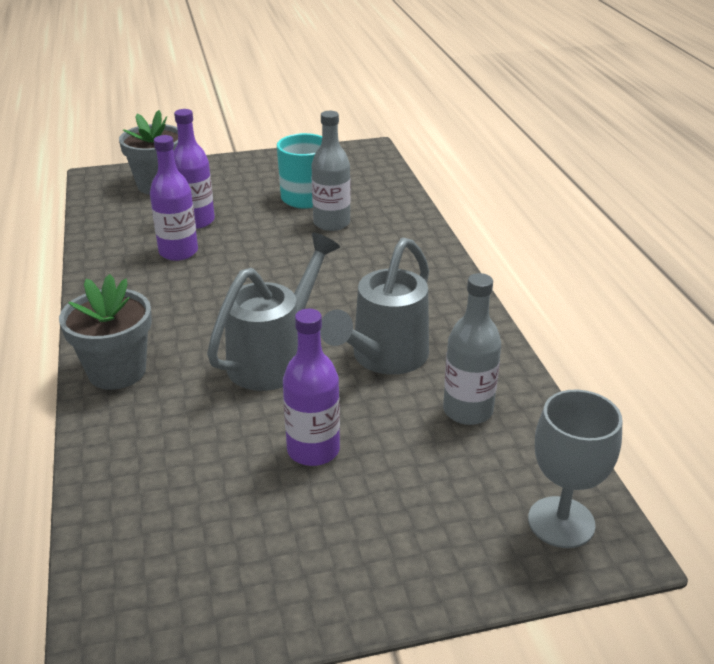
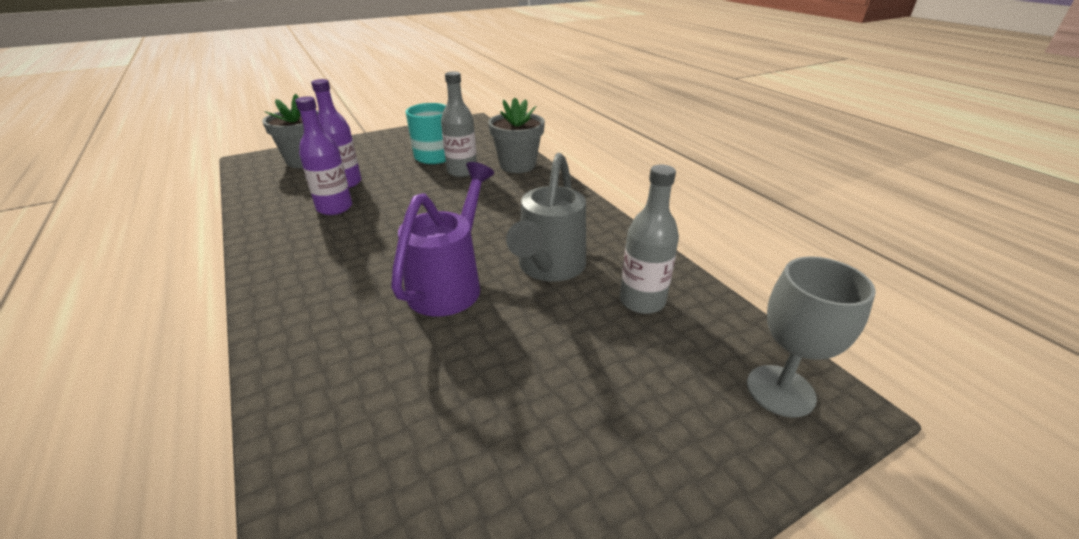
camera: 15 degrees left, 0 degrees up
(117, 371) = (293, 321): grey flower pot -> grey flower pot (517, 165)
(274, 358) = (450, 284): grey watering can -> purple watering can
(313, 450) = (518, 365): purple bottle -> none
* * *
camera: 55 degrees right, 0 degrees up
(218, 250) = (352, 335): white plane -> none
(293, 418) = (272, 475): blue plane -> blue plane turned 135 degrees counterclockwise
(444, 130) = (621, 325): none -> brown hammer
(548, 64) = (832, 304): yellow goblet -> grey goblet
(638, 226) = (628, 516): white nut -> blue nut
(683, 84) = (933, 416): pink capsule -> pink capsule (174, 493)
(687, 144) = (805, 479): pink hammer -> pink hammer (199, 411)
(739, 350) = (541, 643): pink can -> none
==
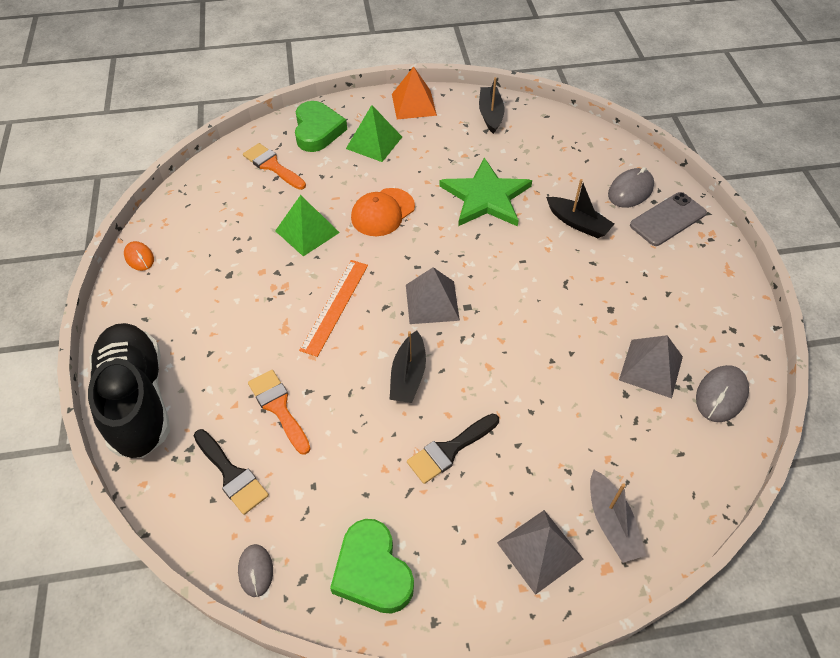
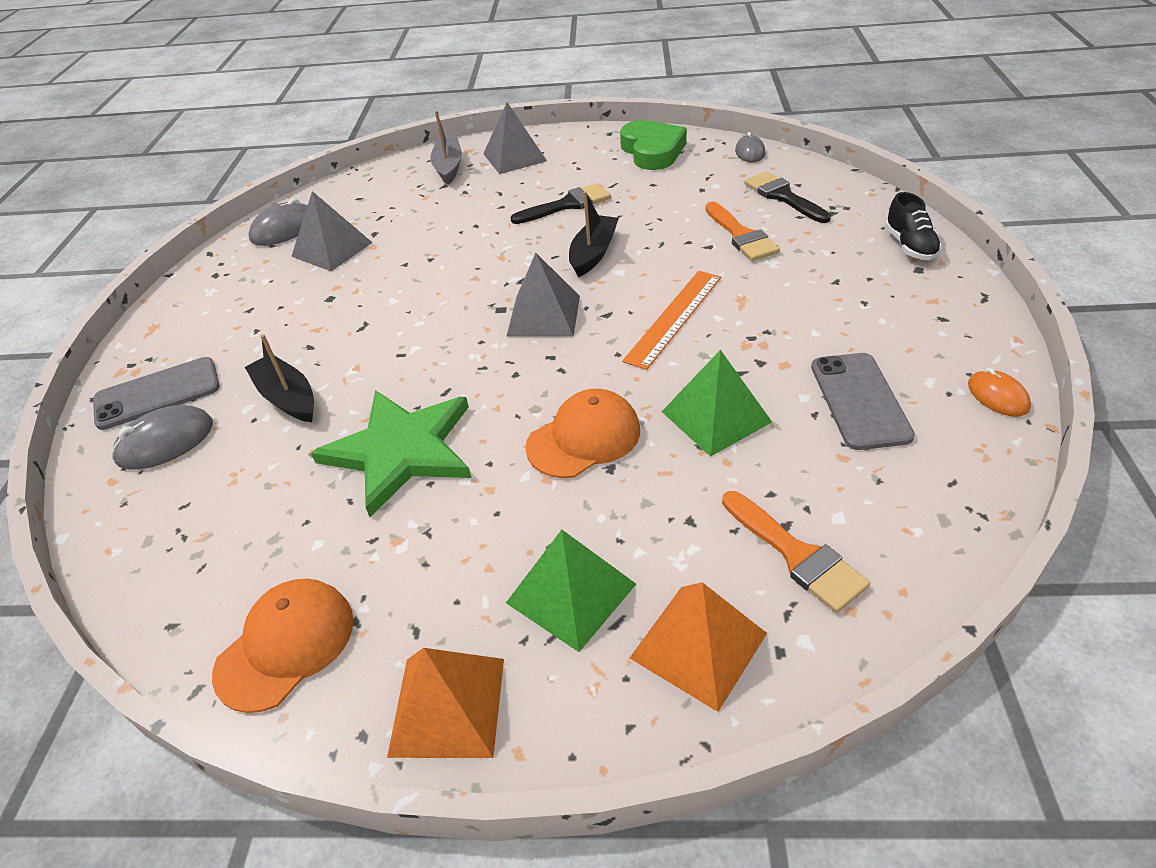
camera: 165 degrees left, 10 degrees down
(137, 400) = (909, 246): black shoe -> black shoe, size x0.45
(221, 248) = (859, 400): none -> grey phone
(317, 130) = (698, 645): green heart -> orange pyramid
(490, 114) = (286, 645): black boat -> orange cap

=== Goal of the exercise ===
Copy the lines above exactly, beginning at the line that has "(274, 358) = (450, 284): grey" and stopping after the line that has "(313, 450) = (518, 365): purple", and omit the rest.

=== Task result ===
(274, 358) = (450, 284): grey watering can -> purple watering can
(313, 450) = (518, 365): purple bottle -> none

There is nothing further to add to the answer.